WHAT THE TASK ASKS:
Collect the lines of the entries where "VCTRL" shows up.

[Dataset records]
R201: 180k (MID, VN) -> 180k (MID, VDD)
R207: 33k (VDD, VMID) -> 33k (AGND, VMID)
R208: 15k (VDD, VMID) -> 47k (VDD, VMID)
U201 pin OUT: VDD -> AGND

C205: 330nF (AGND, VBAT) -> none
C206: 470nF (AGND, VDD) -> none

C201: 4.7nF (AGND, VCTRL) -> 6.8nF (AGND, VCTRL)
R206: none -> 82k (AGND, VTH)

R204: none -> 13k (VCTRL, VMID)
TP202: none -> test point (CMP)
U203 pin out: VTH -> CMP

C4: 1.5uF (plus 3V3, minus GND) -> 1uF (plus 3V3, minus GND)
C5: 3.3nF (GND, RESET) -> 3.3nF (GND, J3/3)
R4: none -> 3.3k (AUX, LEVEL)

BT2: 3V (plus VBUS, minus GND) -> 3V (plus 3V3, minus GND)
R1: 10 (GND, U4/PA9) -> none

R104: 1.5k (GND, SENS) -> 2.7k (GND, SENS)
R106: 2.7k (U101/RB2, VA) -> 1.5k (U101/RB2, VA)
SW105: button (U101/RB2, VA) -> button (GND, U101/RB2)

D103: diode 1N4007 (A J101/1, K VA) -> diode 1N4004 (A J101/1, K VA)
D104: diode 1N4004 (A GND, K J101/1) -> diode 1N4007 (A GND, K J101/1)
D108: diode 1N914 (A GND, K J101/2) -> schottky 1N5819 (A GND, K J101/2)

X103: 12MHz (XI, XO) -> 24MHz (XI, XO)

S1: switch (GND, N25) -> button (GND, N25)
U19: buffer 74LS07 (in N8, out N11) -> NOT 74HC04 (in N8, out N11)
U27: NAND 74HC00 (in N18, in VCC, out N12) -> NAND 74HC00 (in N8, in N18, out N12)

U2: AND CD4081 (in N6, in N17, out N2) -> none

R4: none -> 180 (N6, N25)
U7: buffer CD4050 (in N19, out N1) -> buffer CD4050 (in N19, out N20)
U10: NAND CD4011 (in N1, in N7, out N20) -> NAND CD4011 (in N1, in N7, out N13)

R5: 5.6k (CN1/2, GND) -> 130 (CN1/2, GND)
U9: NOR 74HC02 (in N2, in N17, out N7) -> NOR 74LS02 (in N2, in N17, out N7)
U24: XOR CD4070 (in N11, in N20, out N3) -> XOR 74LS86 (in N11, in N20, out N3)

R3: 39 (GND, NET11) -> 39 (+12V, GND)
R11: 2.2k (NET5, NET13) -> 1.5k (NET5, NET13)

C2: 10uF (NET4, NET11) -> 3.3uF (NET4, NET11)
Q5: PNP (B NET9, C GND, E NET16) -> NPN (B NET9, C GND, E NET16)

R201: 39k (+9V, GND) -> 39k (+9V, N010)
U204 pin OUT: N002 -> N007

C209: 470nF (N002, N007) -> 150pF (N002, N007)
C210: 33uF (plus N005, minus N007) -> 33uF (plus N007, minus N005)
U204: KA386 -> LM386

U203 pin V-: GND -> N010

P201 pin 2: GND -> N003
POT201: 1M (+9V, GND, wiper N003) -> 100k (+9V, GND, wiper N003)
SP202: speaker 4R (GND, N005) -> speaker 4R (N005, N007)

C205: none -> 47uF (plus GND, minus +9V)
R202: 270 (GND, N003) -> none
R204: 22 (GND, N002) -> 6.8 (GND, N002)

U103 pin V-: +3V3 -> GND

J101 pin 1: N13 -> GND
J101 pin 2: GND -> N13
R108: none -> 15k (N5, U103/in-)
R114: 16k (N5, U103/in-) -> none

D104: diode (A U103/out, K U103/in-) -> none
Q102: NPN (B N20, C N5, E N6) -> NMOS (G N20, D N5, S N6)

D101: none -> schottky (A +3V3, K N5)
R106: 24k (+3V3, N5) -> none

OUTPUT OF THE TASK:
C201: 4.7nF (AGND, VCTRL) -> 6.8nF (AGND, VCTRL)
R204: none -> 13k (VCTRL, VMID)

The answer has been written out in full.